■ Material for this exercise ■

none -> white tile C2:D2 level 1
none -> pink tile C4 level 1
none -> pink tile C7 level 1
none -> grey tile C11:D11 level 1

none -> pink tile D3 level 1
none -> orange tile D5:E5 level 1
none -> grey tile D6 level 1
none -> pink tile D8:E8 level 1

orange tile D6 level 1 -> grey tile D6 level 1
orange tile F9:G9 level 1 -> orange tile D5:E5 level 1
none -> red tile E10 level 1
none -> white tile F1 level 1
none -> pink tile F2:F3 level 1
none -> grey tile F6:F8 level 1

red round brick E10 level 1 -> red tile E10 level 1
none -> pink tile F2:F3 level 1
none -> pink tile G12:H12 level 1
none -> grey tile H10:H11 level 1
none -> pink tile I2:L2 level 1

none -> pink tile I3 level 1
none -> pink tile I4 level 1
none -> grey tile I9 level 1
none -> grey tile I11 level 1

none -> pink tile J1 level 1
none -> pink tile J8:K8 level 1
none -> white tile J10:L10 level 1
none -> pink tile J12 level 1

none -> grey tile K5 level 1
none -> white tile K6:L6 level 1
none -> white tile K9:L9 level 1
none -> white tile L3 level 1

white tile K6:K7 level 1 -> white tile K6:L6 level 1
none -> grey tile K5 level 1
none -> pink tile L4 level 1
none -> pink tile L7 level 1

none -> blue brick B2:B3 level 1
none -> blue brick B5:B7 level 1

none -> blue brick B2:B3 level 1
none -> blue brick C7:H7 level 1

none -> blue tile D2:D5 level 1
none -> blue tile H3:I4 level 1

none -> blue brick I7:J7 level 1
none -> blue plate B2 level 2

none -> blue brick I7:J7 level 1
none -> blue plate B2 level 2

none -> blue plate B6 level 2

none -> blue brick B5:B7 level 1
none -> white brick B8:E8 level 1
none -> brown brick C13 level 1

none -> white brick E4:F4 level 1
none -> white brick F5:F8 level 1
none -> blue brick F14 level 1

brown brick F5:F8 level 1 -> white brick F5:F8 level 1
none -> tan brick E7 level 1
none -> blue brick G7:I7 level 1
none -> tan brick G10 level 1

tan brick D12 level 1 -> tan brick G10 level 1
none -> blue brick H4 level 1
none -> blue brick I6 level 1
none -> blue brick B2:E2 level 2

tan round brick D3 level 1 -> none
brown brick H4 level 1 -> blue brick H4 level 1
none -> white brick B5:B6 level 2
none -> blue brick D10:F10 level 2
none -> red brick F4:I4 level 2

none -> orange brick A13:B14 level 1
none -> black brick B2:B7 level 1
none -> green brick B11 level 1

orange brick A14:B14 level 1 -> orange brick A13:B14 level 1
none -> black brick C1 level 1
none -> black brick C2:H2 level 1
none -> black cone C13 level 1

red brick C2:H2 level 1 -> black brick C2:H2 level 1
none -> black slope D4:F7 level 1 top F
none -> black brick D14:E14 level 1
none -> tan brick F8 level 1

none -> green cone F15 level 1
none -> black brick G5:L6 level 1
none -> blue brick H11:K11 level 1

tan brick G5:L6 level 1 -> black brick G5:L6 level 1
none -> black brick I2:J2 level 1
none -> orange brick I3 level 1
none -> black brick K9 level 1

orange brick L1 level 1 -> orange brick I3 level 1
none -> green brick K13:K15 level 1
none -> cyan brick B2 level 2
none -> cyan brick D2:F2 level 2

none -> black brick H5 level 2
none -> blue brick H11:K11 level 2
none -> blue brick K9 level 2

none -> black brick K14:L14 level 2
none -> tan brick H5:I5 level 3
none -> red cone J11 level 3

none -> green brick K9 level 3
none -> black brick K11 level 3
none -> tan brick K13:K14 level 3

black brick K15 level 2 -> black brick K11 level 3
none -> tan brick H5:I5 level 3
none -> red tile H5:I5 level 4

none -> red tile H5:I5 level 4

■ Exercise ■
Lines in the listing above that contain the word "orange" must be copied; leave out the rest.

■ Answer to this exercise ■
none -> orange tile D5:E5 level 1
orange tile D6 level 1 -> grey tile D6 level 1
orange tile F9:G9 level 1 -> orange tile D5:E5 level 1
none -> orange brick A13:B14 level 1
orange brick A14:B14 level 1 -> orange brick A13:B14 level 1
none -> orange brick I3 level 1
orange brick L1 level 1 -> orange brick I3 level 1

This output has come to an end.